Beginning with the first line below, please repeat the material exactly, ending with the line that includes "none -> black 2x2 plate [713,453,908,628]".

-------- PROVIDED MATERIAL

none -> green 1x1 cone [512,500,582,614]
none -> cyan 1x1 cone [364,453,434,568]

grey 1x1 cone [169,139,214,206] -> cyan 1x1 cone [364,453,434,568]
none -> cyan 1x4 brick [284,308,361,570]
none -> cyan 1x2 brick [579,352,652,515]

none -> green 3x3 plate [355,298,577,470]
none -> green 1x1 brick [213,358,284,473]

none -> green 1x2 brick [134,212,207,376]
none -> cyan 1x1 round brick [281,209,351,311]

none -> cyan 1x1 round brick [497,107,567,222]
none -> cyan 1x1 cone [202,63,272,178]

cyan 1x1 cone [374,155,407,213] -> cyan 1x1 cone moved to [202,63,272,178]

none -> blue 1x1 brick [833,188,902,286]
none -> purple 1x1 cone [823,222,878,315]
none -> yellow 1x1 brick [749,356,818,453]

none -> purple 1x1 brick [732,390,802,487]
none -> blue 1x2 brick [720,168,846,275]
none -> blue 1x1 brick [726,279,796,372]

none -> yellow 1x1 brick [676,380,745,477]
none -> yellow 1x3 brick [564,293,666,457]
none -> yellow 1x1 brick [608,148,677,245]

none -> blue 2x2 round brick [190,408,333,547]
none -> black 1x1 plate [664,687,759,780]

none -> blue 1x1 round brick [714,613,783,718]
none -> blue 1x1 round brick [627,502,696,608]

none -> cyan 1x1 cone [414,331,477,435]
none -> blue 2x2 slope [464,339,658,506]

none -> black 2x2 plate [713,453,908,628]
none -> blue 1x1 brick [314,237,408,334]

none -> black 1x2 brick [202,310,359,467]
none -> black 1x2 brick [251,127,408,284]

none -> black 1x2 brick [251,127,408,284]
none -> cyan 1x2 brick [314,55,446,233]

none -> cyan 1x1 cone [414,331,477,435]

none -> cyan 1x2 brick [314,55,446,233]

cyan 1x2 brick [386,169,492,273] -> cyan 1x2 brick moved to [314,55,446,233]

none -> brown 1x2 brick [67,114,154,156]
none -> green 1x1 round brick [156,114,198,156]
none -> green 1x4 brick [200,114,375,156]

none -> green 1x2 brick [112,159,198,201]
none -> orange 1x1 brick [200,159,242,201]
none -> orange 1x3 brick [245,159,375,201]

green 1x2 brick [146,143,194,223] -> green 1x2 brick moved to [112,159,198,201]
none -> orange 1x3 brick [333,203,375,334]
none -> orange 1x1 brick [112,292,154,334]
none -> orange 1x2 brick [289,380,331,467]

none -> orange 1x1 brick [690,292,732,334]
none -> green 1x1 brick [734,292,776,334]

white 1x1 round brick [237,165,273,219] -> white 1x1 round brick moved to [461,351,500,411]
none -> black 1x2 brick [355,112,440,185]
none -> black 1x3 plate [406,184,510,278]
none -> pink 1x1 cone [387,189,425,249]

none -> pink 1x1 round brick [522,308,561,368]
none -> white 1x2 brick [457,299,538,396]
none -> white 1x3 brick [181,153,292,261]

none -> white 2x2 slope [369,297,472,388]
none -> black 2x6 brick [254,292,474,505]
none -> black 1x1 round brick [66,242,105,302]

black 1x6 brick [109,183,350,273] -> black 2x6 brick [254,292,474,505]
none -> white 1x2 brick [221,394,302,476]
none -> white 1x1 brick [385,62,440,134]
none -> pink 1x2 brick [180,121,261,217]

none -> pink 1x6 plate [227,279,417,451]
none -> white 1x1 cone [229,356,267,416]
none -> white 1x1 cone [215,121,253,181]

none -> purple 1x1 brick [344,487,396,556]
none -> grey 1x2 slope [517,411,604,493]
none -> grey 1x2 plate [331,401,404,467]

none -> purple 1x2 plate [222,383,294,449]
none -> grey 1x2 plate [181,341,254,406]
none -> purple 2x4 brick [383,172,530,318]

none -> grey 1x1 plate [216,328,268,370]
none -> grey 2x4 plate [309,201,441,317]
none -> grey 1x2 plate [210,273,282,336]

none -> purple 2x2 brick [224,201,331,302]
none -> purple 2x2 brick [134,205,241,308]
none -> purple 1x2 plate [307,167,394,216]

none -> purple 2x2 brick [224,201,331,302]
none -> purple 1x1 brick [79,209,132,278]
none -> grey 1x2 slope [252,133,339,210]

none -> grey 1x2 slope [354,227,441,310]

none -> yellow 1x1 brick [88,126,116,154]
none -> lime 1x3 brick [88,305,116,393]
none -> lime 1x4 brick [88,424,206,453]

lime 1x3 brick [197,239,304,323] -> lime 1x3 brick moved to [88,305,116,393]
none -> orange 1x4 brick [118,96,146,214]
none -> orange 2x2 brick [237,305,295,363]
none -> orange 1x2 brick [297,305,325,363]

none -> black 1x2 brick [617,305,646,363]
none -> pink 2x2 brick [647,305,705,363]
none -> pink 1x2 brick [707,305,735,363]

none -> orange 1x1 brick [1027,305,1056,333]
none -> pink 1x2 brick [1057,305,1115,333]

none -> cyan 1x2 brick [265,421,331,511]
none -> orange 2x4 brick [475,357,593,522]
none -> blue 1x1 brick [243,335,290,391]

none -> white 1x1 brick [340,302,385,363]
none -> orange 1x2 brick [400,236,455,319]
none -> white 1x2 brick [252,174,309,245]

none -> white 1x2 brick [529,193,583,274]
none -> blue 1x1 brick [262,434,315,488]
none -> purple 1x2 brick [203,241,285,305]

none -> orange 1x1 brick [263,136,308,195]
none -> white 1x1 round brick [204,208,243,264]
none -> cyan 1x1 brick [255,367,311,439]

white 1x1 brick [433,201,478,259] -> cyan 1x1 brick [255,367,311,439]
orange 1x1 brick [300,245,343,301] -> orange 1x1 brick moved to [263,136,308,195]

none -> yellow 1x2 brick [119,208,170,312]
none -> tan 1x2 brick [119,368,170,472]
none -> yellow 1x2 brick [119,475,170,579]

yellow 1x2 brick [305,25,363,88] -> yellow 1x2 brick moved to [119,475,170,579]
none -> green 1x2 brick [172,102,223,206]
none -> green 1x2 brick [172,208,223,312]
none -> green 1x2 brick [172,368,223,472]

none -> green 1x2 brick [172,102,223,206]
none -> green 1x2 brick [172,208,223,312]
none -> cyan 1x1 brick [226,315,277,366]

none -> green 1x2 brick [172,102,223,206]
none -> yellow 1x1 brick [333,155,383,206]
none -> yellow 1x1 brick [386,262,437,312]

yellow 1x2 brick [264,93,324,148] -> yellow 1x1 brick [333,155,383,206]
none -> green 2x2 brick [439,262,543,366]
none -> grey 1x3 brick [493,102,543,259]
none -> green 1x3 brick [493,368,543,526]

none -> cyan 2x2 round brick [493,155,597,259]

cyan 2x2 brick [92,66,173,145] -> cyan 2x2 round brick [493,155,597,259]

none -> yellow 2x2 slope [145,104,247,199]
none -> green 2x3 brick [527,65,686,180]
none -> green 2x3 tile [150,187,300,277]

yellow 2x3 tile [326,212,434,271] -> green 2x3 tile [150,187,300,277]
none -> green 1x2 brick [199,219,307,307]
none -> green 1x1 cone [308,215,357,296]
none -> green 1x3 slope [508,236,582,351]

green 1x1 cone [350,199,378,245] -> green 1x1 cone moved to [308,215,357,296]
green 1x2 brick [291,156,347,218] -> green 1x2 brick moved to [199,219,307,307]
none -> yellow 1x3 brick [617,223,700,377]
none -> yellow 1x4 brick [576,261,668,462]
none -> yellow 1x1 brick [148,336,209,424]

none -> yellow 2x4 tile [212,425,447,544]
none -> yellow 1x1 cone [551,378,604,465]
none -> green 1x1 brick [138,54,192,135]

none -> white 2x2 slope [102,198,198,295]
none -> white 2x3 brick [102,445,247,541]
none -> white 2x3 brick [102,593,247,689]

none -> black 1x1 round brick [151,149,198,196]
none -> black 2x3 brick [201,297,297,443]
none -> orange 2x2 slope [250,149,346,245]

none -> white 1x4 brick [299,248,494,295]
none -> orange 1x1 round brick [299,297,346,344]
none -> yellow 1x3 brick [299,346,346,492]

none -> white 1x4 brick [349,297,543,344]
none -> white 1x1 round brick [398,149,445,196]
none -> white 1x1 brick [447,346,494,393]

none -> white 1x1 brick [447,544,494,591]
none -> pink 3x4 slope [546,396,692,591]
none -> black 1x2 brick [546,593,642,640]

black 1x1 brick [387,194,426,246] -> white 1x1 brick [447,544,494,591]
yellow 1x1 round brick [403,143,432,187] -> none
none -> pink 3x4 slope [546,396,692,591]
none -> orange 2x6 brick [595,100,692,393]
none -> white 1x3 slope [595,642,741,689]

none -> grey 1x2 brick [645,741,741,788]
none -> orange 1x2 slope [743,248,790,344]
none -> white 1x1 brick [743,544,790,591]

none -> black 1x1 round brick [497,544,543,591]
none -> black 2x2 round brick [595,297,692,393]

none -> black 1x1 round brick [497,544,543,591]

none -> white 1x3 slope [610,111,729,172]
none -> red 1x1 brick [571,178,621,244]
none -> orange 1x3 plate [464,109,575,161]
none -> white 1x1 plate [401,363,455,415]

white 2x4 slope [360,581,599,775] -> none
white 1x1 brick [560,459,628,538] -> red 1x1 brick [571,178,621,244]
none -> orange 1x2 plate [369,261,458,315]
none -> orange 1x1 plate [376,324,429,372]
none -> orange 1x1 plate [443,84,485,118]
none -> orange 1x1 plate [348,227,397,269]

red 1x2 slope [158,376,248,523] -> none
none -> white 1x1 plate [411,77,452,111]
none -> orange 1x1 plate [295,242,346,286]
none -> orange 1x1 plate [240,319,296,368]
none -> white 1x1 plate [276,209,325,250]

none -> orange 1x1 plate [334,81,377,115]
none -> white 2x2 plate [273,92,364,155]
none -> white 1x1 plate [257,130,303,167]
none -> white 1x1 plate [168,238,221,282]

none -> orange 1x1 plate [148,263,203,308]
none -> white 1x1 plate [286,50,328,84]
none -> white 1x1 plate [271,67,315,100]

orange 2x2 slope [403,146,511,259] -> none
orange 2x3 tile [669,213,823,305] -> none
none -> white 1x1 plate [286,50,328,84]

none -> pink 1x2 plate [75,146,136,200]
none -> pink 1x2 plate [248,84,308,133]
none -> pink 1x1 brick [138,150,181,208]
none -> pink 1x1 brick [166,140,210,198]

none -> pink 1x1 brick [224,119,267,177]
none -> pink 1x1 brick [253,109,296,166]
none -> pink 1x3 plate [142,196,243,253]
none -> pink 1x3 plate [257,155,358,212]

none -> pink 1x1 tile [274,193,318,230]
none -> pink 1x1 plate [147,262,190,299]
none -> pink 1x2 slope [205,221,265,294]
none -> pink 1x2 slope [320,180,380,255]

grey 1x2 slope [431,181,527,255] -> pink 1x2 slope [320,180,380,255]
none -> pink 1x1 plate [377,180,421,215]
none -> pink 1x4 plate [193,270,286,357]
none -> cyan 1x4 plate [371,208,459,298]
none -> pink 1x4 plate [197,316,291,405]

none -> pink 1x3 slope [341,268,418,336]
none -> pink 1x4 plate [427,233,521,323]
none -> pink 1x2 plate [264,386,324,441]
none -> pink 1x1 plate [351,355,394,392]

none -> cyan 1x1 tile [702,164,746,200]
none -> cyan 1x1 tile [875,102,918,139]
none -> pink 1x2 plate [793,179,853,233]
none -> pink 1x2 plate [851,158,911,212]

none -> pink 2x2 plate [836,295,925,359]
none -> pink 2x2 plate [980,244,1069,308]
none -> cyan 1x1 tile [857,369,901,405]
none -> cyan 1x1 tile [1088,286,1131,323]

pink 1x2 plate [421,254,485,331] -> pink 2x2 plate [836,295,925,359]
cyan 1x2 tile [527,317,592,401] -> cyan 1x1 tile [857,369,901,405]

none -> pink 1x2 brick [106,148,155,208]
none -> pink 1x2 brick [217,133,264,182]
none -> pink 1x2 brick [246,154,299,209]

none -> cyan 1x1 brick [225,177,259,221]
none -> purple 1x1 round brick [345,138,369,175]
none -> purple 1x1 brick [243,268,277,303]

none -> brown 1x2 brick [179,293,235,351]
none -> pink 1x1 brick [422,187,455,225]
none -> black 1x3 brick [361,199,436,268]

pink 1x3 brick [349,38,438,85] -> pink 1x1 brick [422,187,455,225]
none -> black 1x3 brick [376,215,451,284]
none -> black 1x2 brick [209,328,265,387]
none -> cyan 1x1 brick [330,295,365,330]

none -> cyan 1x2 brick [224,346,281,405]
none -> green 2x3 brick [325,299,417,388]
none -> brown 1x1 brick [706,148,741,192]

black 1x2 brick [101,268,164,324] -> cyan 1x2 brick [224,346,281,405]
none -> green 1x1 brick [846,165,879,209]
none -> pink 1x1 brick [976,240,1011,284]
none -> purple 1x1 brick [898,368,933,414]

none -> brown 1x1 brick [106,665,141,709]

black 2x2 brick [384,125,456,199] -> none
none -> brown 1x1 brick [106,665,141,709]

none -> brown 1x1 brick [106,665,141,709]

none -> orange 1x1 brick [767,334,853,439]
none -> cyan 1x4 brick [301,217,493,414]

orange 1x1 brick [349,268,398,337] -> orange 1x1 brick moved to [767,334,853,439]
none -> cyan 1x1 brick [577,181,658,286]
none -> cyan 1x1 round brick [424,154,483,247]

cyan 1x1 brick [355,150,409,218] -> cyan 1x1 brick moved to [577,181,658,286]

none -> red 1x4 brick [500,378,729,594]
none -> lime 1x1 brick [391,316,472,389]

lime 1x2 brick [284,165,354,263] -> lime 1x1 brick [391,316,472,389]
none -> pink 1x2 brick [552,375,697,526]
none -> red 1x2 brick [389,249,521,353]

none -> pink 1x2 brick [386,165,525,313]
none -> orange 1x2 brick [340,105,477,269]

----------------

**WORKED SOLUTION**
none -> green 1x1 cone [512,500,582,614]
none -> cyan 1x1 cone [364,453,434,568]

grey 1x1 cone [169,139,214,206] -> cyan 1x1 cone [364,453,434,568]
none -> cyan 1x4 brick [284,308,361,570]
none -> cyan 1x2 brick [579,352,652,515]

none -> green 3x3 plate [355,298,577,470]
none -> green 1x1 brick [213,358,284,473]

none -> green 1x2 brick [134,212,207,376]
none -> cyan 1x1 round brick [281,209,351,311]

none -> cyan 1x1 round brick [497,107,567,222]
none -> cyan 1x1 cone [202,63,272,178]

cyan 1x1 cone [374,155,407,213] -> cyan 1x1 cone moved to [202,63,272,178]

none -> blue 1x1 brick [833,188,902,286]
none -> purple 1x1 cone [823,222,878,315]
none -> yellow 1x1 brick [749,356,818,453]

none -> purple 1x1 brick [732,390,802,487]
none -> blue 1x2 brick [720,168,846,275]
none -> blue 1x1 brick [726,279,796,372]

none -> yellow 1x1 brick [676,380,745,477]
none -> yellow 1x3 brick [564,293,666,457]
none -> yellow 1x1 brick [608,148,677,245]

none -> blue 2x2 round brick [190,408,333,547]
none -> black 1x1 plate [664,687,759,780]

none -> blue 1x1 round brick [714,613,783,718]
none -> blue 1x1 round brick [627,502,696,608]

none -> cyan 1x1 cone [414,331,477,435]
none -> blue 2x2 slope [464,339,658,506]

none -> black 2x2 plate [713,453,908,628]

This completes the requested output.